◆ TRY IT
Exact reproduction of the data is required, with images excluded.

═════ DATA PROVIDED

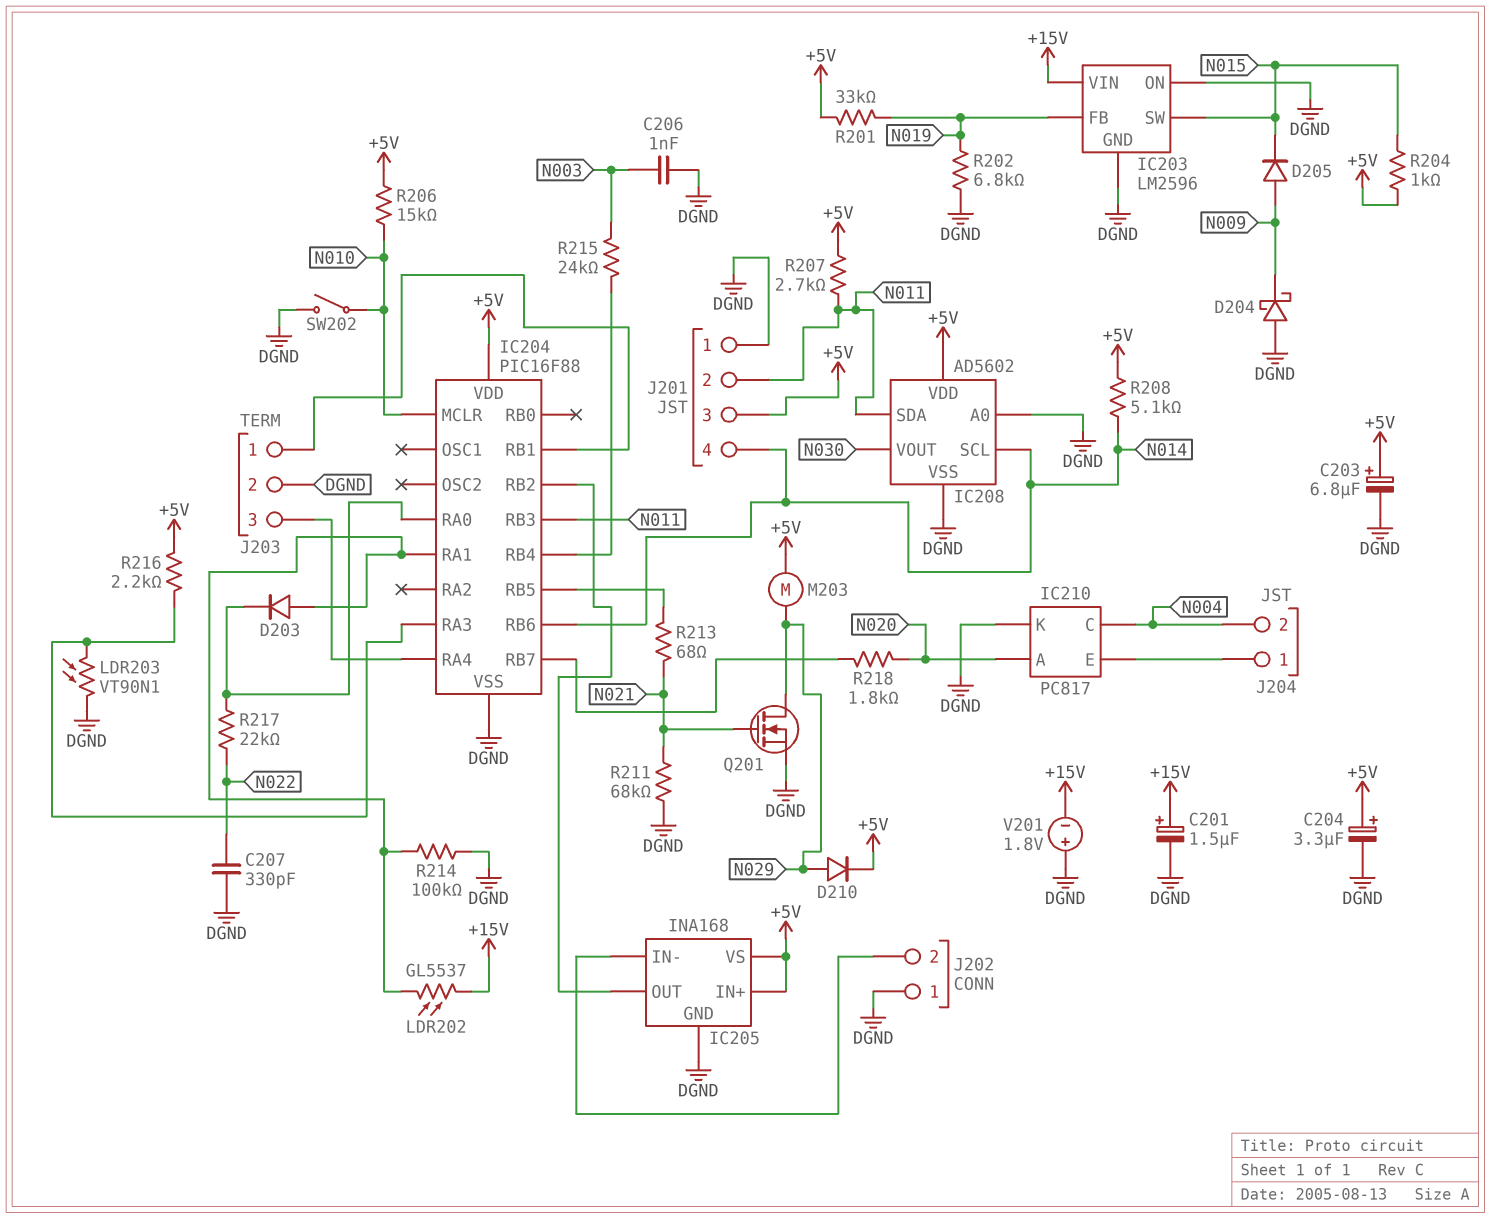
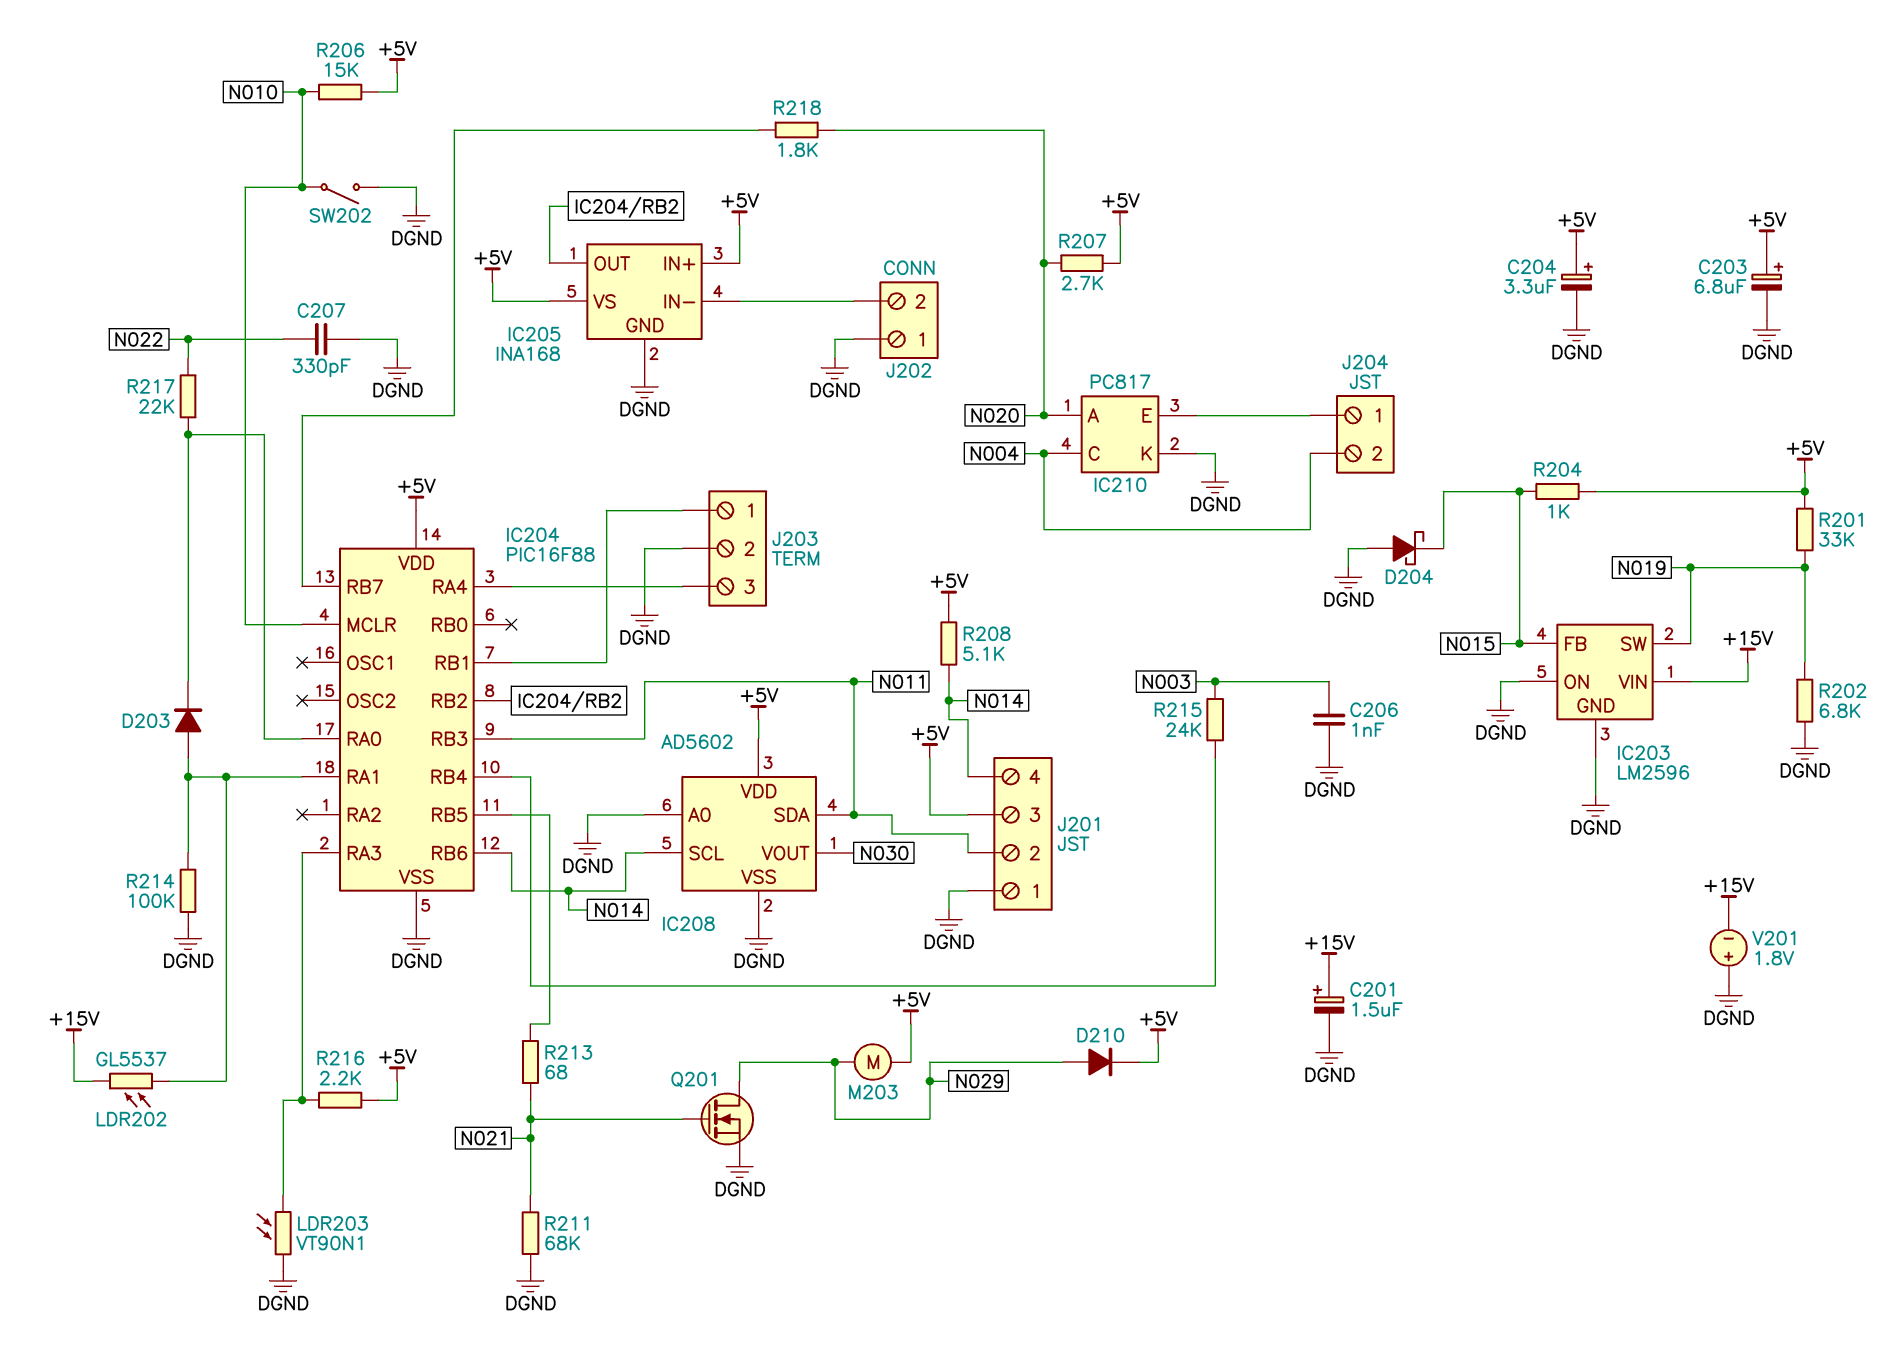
D204: schottky (A DGND, K N009) -> schottky (A DGND, K N015)
D205: diode (A N009, K N015) -> none
IC203 pin FB: N019 -> N015
IC203 pin SW: N015 -> N019
R207: 2.7k (+5V, N011) -> 2.7k (+5V, N020)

══════════

◆ RESULT FOR THIS TASK
D204: schottky (A DGND, K N009) -> schottky (A DGND, K N015)
D205: diode (A N009, K N015) -> none
IC203 pin FB: N019 -> N015
IC203 pin SW: N015 -> N019
R207: 2.7k (+5V, N011) -> 2.7k (+5V, N020)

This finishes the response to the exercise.